### Problem statement
Word for word, transcribe every line below.

### Recorded information
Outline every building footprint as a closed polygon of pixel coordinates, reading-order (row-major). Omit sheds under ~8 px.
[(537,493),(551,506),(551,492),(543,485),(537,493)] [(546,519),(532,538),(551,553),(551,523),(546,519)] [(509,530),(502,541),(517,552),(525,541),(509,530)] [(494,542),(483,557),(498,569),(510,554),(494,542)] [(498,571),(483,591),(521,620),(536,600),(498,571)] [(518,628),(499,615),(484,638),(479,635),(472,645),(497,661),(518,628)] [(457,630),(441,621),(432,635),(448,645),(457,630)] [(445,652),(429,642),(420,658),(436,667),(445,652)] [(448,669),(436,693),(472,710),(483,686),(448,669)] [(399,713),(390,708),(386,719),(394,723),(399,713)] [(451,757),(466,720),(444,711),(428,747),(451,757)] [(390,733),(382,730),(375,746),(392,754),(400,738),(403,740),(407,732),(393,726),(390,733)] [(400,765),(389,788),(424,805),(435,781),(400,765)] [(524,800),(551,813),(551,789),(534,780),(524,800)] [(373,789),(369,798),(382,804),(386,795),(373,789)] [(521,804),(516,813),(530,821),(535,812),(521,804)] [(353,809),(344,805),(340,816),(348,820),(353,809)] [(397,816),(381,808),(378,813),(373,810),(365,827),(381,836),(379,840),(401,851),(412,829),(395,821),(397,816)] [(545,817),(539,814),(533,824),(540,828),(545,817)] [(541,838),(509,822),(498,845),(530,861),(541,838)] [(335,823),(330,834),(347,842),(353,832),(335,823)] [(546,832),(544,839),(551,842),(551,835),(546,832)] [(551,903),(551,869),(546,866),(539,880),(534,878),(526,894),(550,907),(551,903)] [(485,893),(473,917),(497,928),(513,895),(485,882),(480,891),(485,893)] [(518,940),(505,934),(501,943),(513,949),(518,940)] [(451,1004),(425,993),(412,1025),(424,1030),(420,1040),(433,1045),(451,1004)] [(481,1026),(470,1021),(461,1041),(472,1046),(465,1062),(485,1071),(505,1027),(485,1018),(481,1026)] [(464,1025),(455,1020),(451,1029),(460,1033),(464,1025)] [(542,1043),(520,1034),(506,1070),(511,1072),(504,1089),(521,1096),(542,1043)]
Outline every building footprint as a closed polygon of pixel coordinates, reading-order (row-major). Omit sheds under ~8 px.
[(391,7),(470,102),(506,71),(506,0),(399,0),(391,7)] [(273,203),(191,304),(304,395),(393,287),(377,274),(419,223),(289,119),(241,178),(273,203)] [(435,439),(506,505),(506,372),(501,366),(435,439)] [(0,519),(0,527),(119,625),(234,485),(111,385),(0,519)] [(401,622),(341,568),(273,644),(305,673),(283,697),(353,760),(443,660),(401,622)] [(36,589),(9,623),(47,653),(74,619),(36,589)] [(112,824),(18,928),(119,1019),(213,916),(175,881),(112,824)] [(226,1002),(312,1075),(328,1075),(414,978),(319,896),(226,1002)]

### Response to the exercise
Outline every building footprint as a closed polygon of pixel coordinates, reading-order (row-major). Omit sheds under ~8 px.
[(537,493),(551,506),(551,492),(543,485),(537,493)] [(546,519),(532,538),(551,553),(551,523),(546,519)] [(509,530),(502,541),(517,552),(525,541),(509,530)] [(494,542),(483,557),(498,569),(510,554),(494,542)] [(498,571),(483,591),(521,620),(536,600),(498,571)] [(518,628),(499,615),(484,638),(479,635),(472,645),(497,661),(518,628)] [(457,630),(441,621),(432,635),(448,645),(457,630)] [(445,652),(429,642),(420,658),(436,667),(445,652)] [(448,669),(436,693),(472,710),(483,686),(448,669)] [(399,713),(390,708),(386,719),(394,723),(399,713)] [(451,757),(466,720),(444,711),(428,747),(451,757)] [(390,733),(382,730),(375,746),(392,754),(400,738),(403,740),(407,732),(393,726),(390,733)] [(400,765),(389,788),(424,805),(435,781),(400,765)] [(524,800),(551,813),(551,789),(534,780),(524,800)] [(373,789),(369,798),(382,804),(386,795),(373,789)] [(521,804),(516,813),(530,821),(535,812),(521,804)] [(353,809),(344,805),(340,816),(348,820),(353,809)] [(397,816),(381,808),(378,813),(373,810),(365,827),(381,836),(379,840),(401,851),(412,829),(395,821),(397,816)] [(545,817),(539,814),(533,824),(540,828),(545,817)] [(541,838),(509,822),(498,845),(530,861),(541,838)] [(335,823),(330,834),(347,842),(353,832),(335,823)] [(546,832),(544,839),(551,842),(551,835),(546,832)] [(551,903),(551,869),(546,866),(539,880),(534,878),(526,894),(550,907),(551,903)] [(485,893),(473,917),(497,928),(513,895),(485,882),(480,891),(485,893)] [(518,940),(505,934),(501,943),(513,949),(518,940)] [(451,1004),(425,993),(412,1025),(424,1030),(420,1040),(433,1045),(451,1004)] [(481,1026),(470,1021),(461,1041),(472,1046),(465,1062),(485,1071),(505,1027),(485,1018),(481,1026)] [(464,1025),(455,1020),(451,1029),(460,1033),(464,1025)] [(542,1043),(520,1034),(506,1070),(511,1072),(504,1089),(521,1096),(542,1043)]
Outline every building footprint as a closed polygon of pixel coordinates, reading-order (row-major). Omit sheds under ~8 px.
[(391,7),(470,102),(506,71),(506,0),(399,0),(391,7)] [(273,203),(191,304),(304,395),(393,287),(377,274),(419,223),(289,119),(241,178),(273,203)] [(435,439),(506,505),(506,372),(501,366),(435,439)] [(0,519),(0,527),(119,625),(234,485),(111,385),(0,519)] [(401,622),(341,568),(273,644),(305,673),(283,697),(353,760),(443,660),(401,622)] [(36,589),(9,623),(47,653),(74,619),(36,589)] [(112,824),(18,928),(119,1019),(213,916),(175,881),(112,824)] [(226,1002),(312,1075),(328,1075),(414,978),(319,896),(226,1002)]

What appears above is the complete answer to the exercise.